>>>>

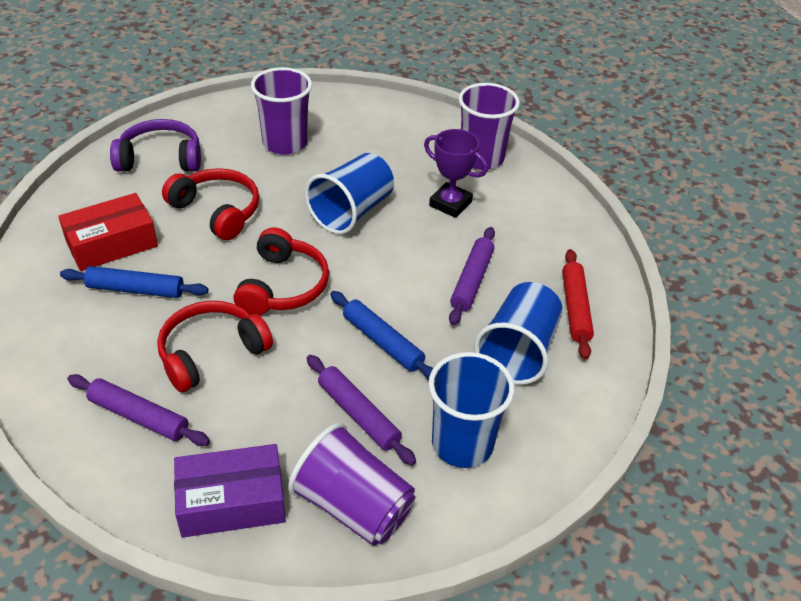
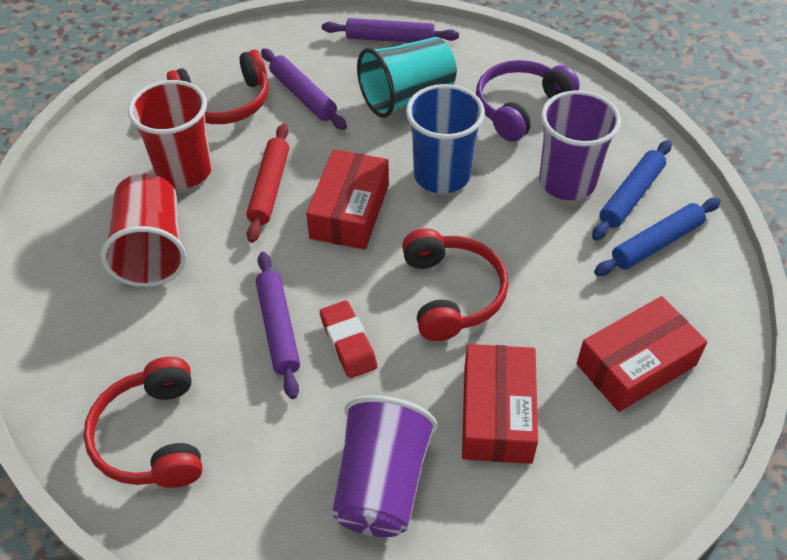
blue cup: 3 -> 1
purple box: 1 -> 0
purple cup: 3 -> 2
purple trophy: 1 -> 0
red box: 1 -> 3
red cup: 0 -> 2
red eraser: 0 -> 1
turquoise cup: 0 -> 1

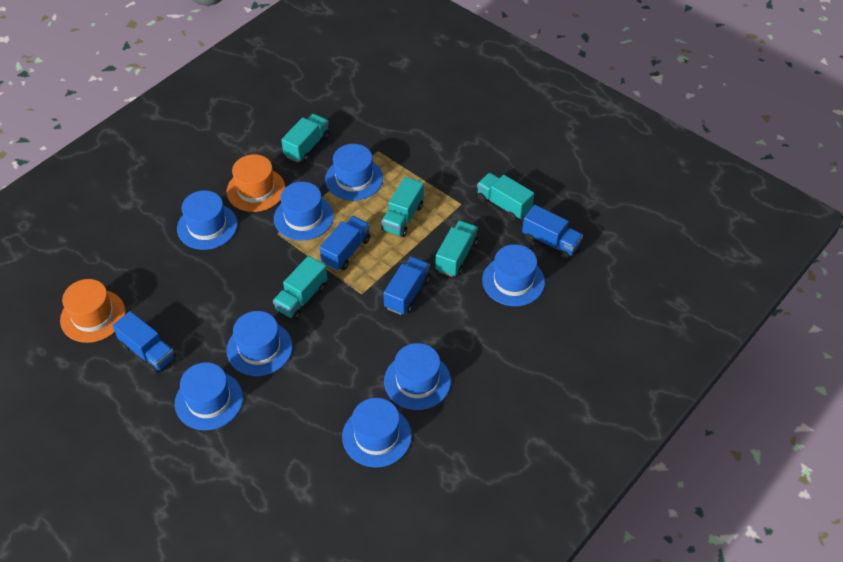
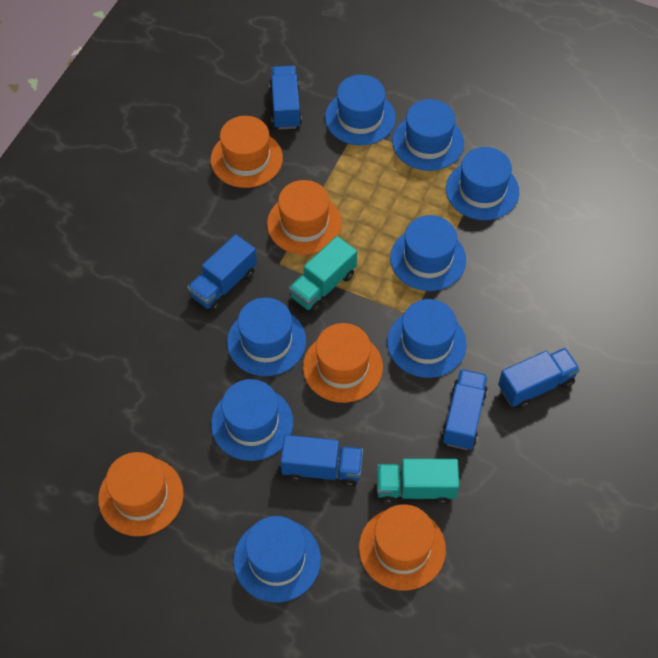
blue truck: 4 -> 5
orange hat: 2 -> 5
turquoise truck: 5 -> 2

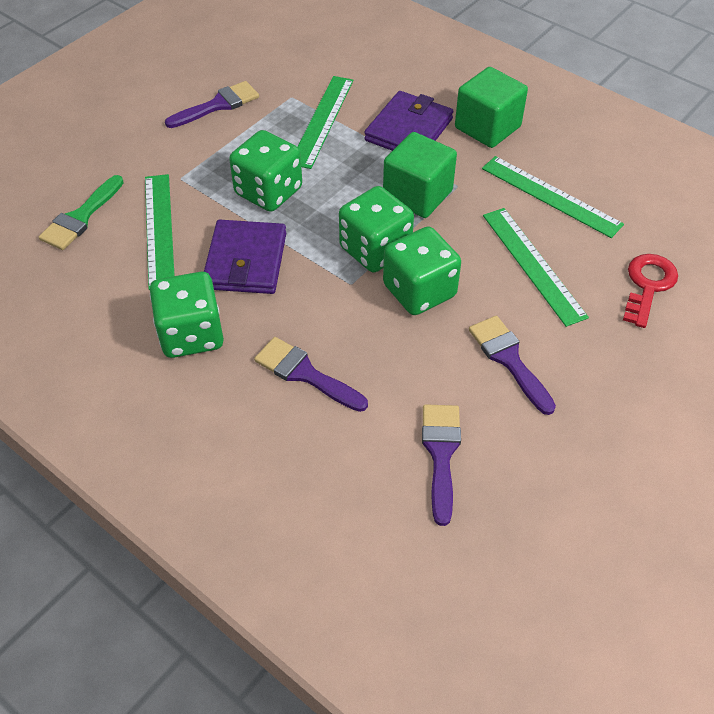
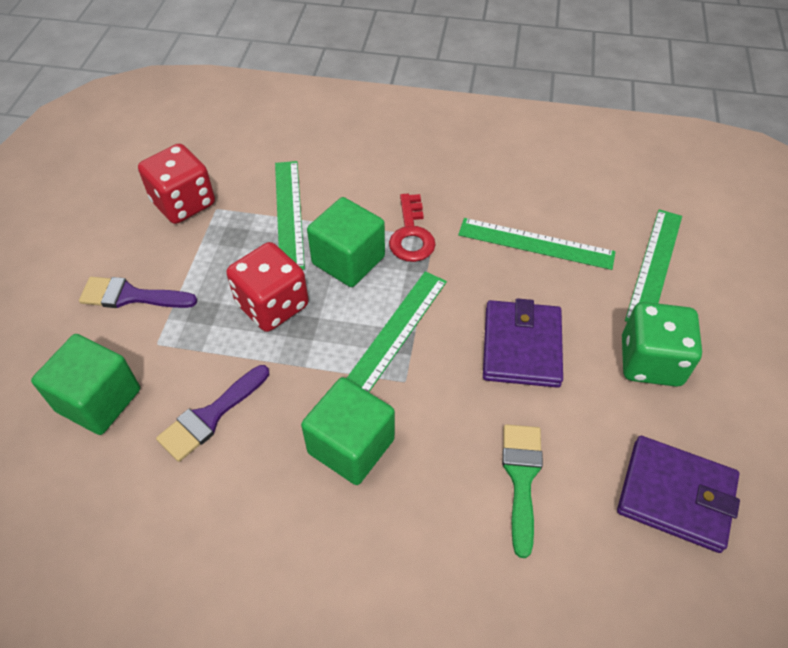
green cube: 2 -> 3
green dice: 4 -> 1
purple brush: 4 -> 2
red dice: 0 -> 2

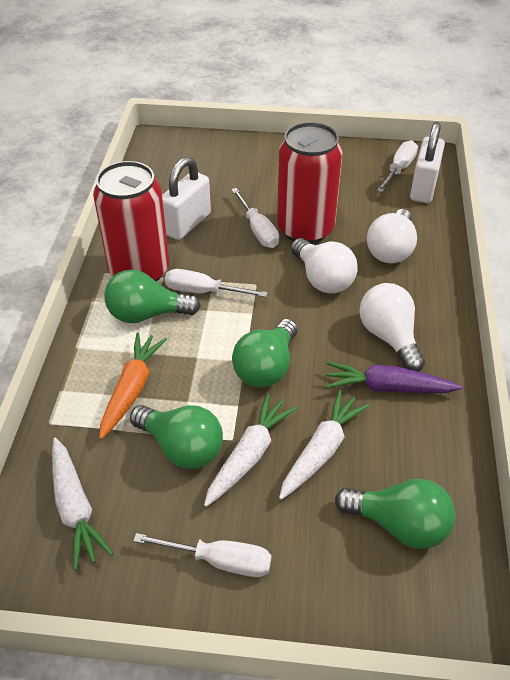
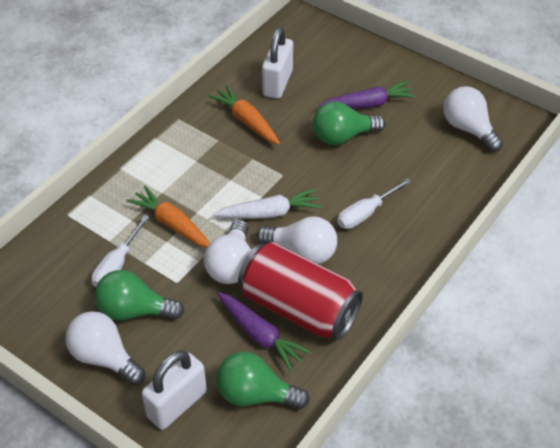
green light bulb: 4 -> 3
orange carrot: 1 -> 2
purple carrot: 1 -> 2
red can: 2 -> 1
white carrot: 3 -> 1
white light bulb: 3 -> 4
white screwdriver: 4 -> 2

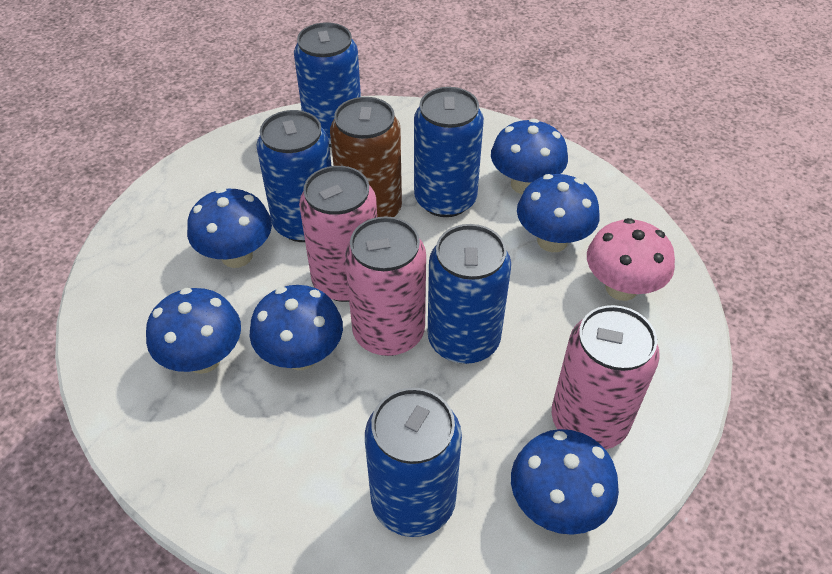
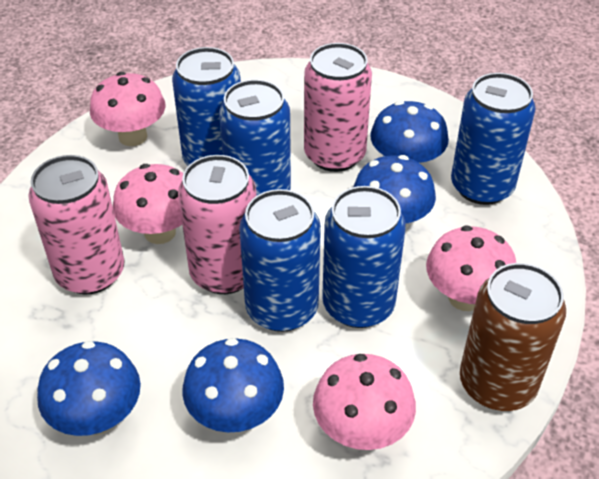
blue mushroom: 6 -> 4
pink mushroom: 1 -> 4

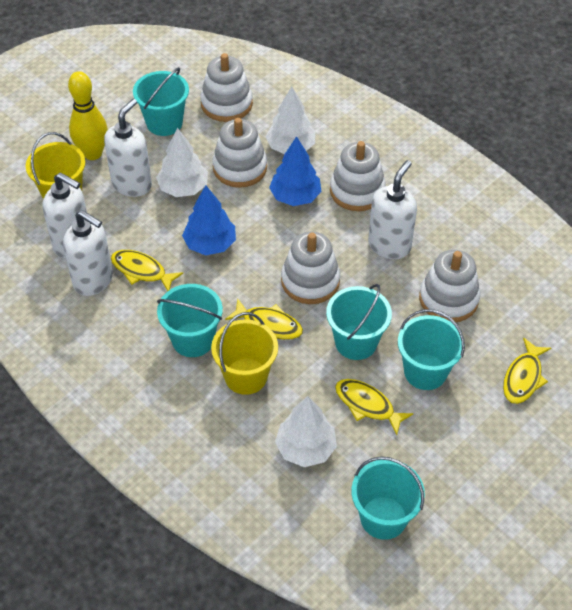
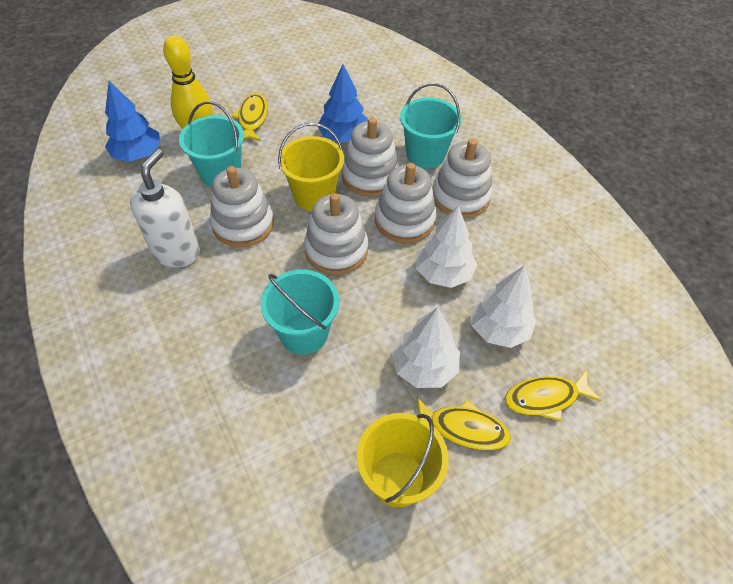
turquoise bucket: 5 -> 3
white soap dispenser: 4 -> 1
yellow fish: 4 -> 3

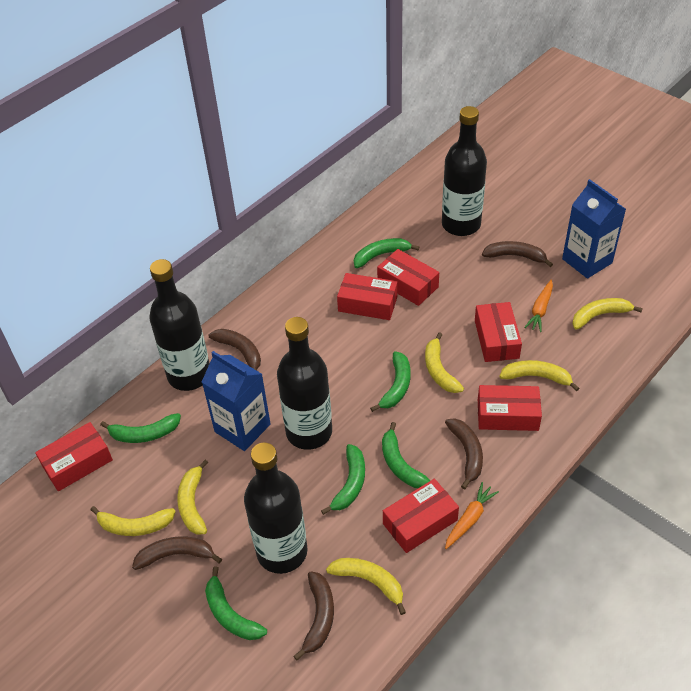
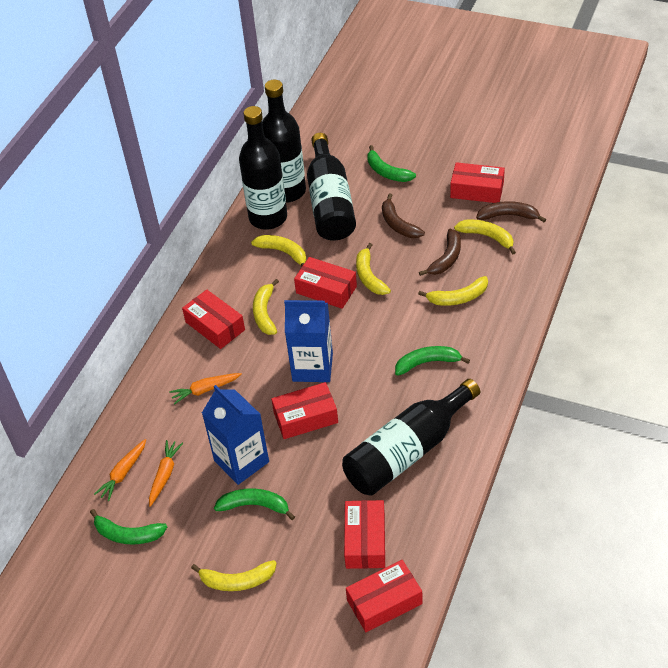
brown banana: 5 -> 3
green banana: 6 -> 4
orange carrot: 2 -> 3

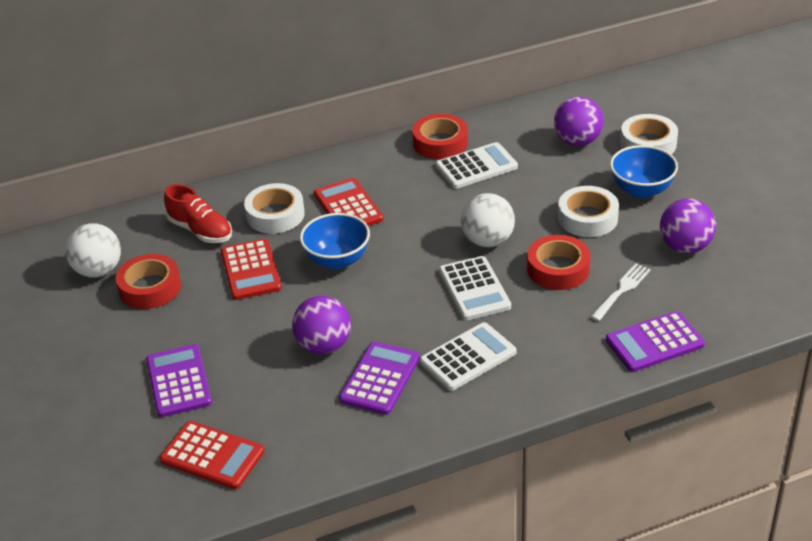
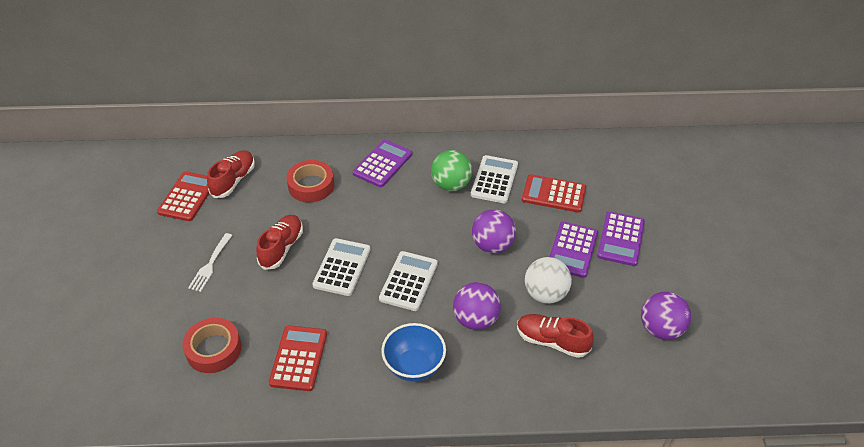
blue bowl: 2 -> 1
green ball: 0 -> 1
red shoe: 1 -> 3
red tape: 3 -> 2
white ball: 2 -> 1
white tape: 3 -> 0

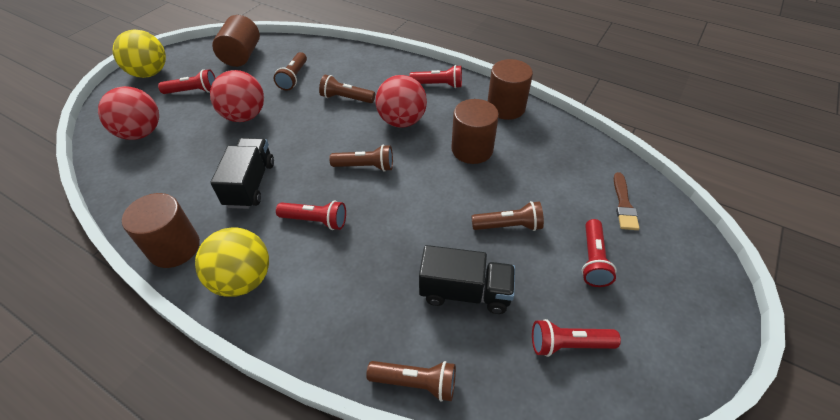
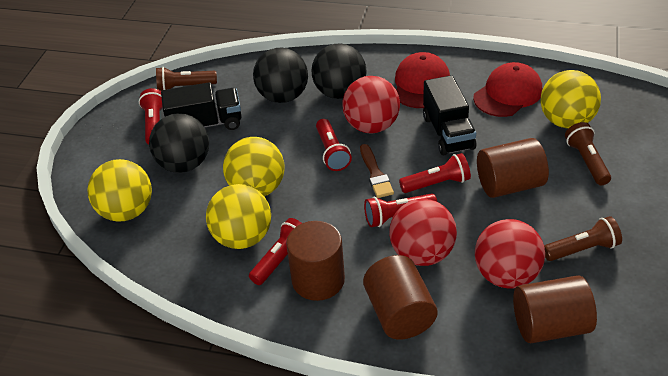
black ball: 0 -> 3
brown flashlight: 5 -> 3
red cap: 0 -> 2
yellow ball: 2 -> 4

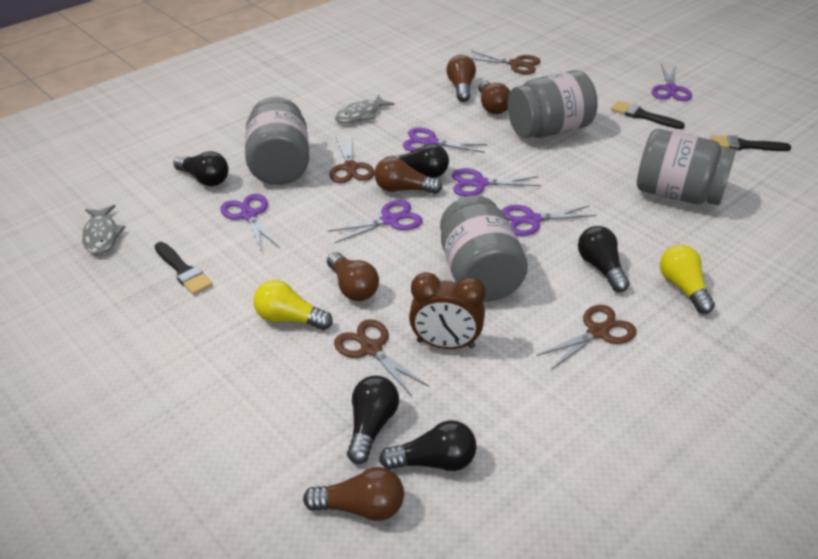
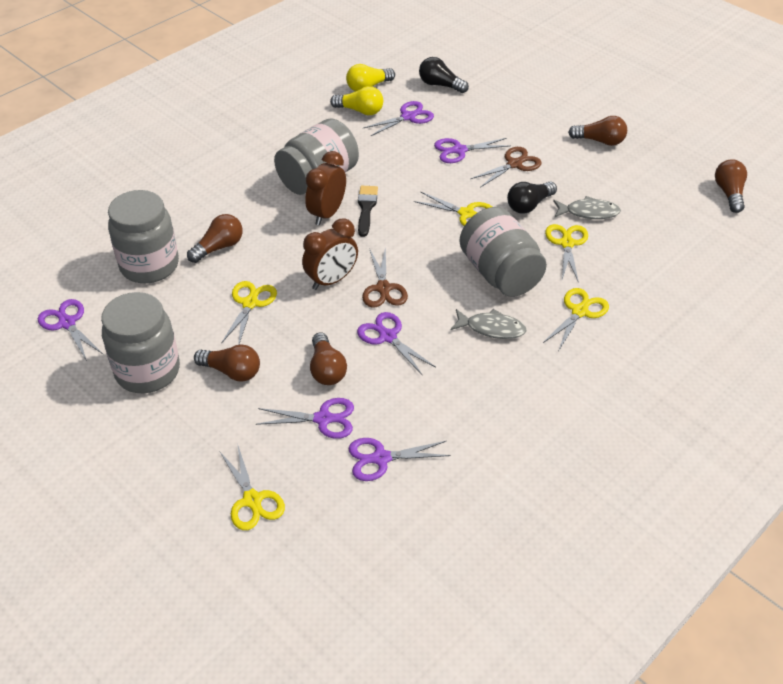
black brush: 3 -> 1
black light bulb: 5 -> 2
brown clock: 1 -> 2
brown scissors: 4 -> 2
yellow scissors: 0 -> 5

<<<<

__What you need to do__. Whenever a line in the records contains the word "green", copy that line.

__Answer space__.
green cube: 2 -> 3
green dice: 4 -> 1
green light bulb: 4 -> 3
green banana: 6 -> 4
green ball: 0 -> 1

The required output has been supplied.